Provided records |
··········
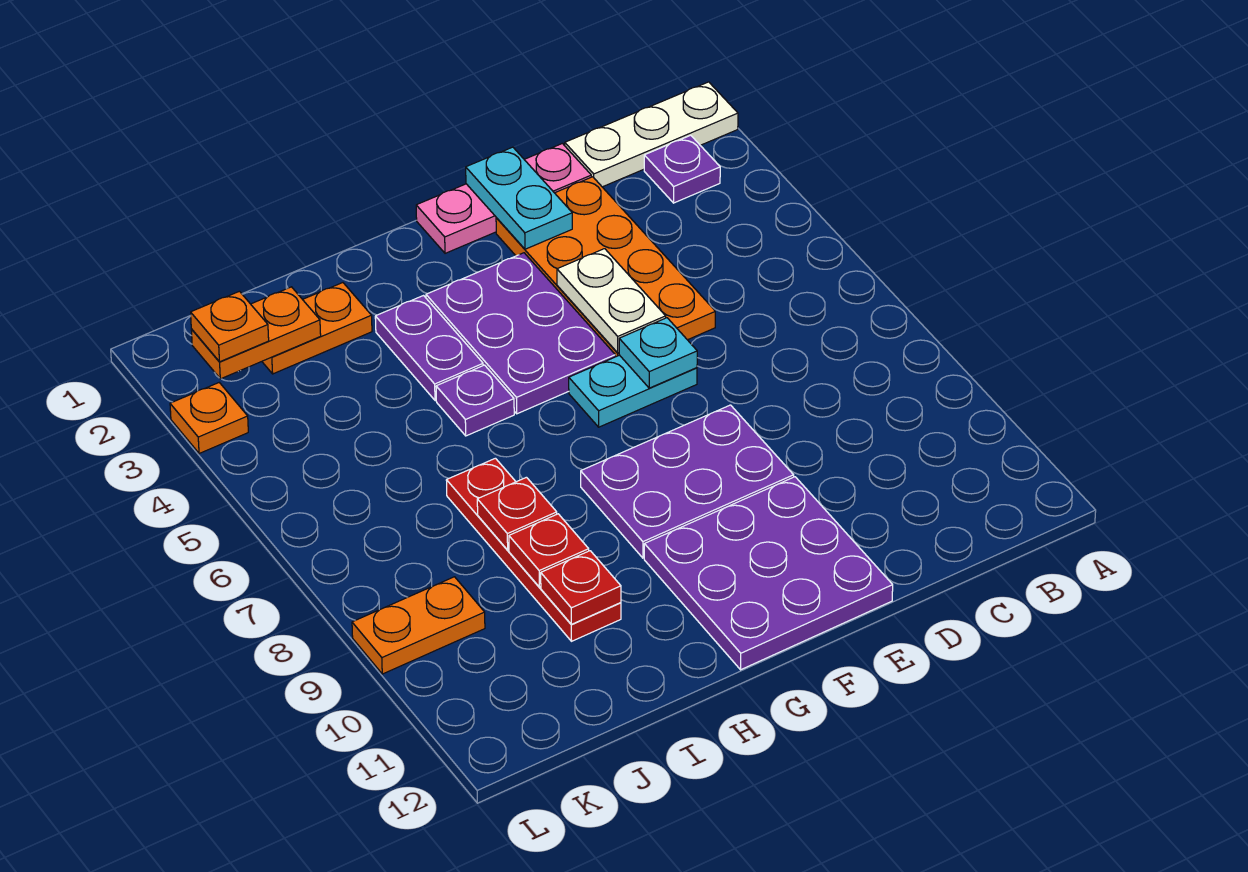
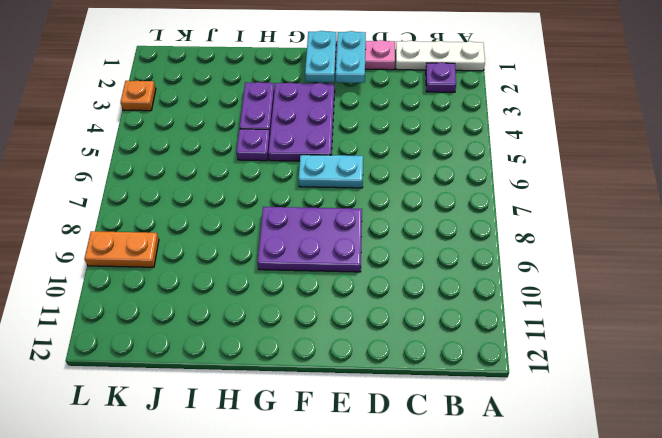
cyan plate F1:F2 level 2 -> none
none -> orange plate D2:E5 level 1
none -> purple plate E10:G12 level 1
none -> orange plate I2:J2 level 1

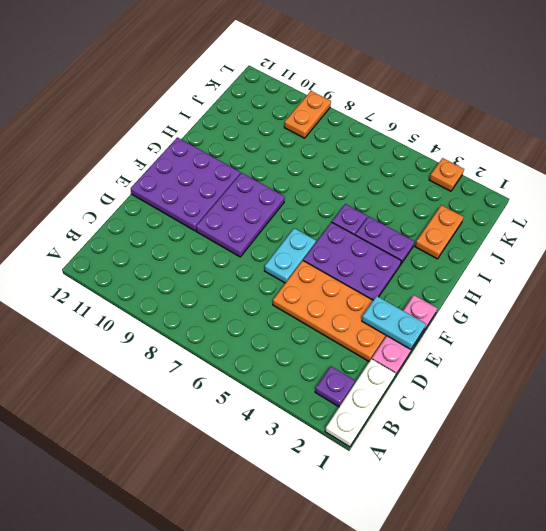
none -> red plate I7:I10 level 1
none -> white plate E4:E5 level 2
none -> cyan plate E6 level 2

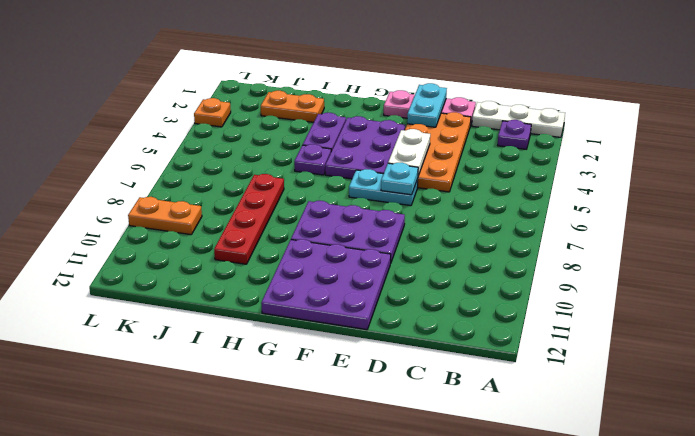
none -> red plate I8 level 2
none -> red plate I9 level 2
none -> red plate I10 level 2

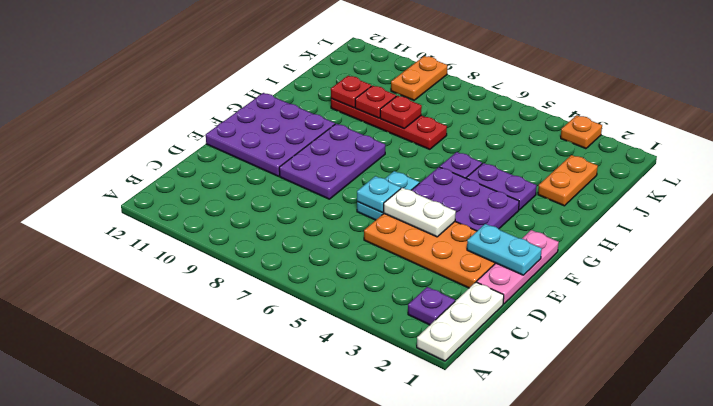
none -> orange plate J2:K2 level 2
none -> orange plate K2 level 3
··········
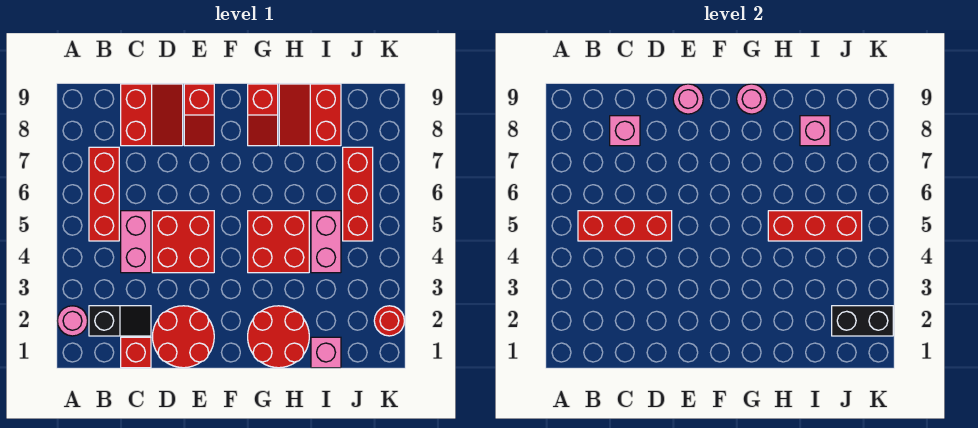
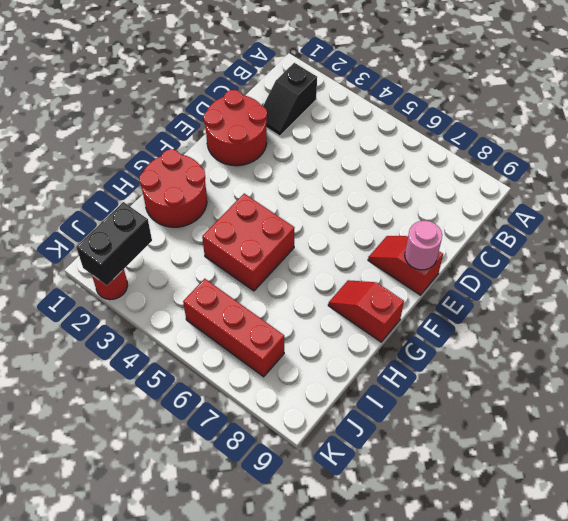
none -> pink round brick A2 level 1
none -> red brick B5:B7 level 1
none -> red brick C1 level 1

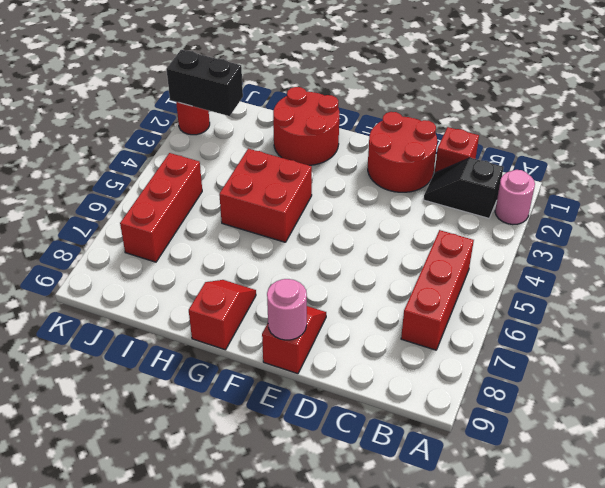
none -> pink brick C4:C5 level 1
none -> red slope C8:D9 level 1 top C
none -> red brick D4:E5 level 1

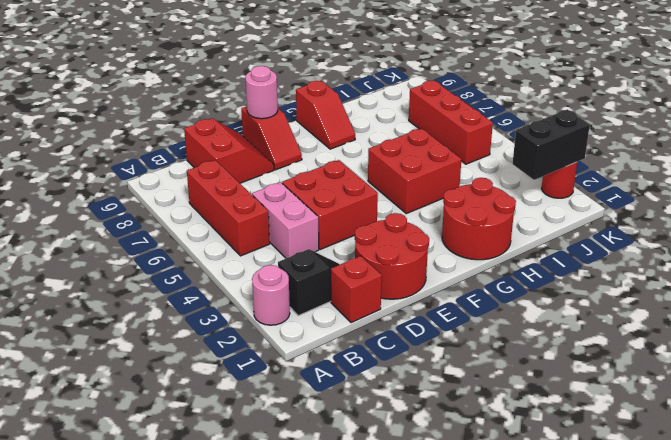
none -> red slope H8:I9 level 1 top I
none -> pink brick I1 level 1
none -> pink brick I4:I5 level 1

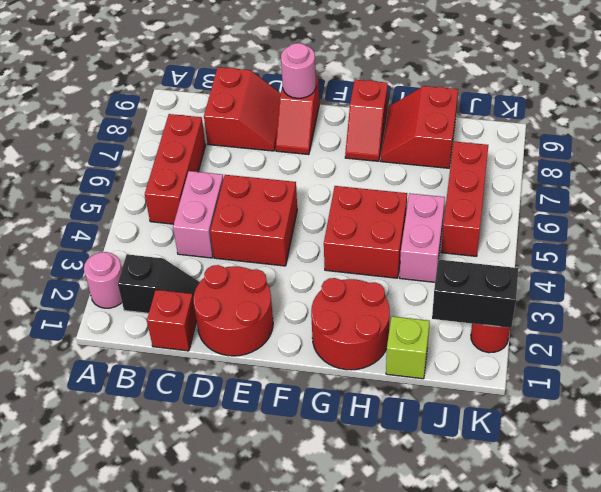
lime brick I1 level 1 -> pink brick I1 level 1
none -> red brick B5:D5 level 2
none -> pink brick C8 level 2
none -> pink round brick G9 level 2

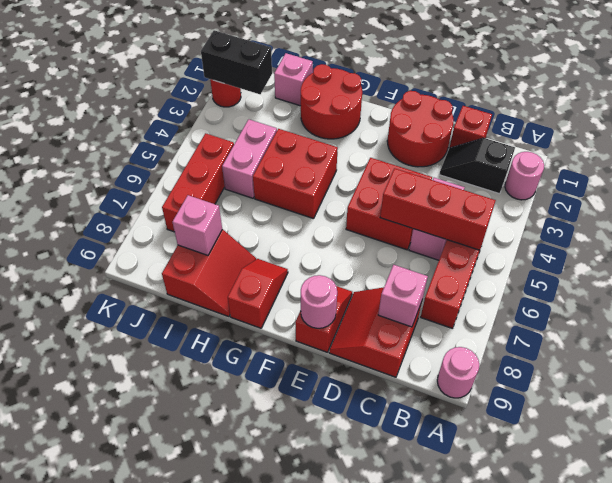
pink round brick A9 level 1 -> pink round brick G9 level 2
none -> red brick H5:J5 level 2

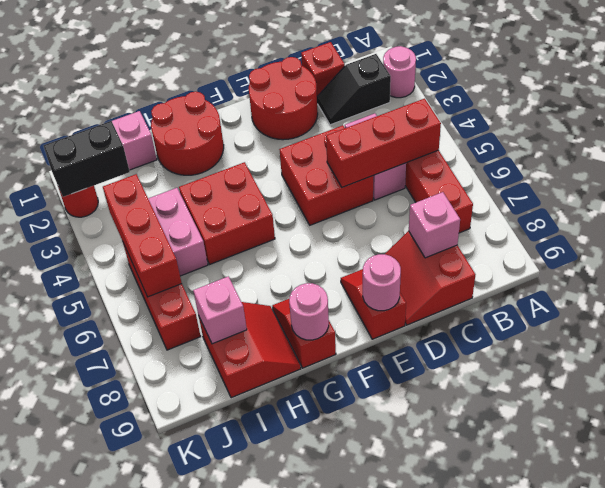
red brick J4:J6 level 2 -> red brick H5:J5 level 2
··········
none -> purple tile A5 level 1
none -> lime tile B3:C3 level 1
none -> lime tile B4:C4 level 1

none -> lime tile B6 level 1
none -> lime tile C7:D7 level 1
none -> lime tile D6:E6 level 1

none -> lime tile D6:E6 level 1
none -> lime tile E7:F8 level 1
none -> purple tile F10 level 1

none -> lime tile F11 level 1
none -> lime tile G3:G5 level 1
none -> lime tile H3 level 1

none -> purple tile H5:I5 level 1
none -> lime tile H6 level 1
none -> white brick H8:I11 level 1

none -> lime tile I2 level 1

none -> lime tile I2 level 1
··········
Above are records; repeat only the lines from the line with "none -> white plate E4:E5 level 2" through the line with "none -> orange plate K2 level 3", and leave pictures out.

Exercise result |
none -> white plate E4:E5 level 2
none -> cyan plate E6 level 2

none -> red plate I8 level 2
none -> red plate I9 level 2
none -> red plate I10 level 2

none -> orange plate J2:K2 level 2
none -> orange plate K2 level 3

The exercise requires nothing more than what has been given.